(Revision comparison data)
═══
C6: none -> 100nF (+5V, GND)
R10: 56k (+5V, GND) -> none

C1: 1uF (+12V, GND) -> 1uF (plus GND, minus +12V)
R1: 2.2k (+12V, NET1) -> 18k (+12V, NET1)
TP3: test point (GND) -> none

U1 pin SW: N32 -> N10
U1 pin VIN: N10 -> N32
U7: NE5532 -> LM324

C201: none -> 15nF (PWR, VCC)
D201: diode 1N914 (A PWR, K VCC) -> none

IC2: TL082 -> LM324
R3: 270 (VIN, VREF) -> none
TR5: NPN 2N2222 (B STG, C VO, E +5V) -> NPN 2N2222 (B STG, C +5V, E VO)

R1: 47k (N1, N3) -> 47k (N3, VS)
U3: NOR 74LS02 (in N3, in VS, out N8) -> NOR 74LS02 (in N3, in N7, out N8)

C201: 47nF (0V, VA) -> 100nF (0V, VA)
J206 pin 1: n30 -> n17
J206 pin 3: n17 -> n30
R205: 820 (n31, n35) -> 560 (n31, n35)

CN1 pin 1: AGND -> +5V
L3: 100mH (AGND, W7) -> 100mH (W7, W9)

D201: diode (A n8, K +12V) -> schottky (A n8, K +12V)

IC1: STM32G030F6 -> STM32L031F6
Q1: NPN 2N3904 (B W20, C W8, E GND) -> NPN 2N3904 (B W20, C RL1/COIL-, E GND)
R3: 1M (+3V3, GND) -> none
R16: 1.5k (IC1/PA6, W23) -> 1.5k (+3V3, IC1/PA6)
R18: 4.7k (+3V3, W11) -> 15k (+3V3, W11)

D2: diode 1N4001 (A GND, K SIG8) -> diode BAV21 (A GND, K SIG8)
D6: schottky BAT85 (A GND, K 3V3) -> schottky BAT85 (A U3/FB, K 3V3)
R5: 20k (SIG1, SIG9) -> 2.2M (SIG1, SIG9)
═══
▶ [Requirement] For each line above that contains the word "schottky", give the line as it is written.

▶ [Answer to the exercise]
D201: diode (A n8, K +12V) -> schottky (A n8, K +12V)
D6: schottky BAT85 (A GND, K 3V3) -> schottky BAT85 (A U3/FB, K 3V3)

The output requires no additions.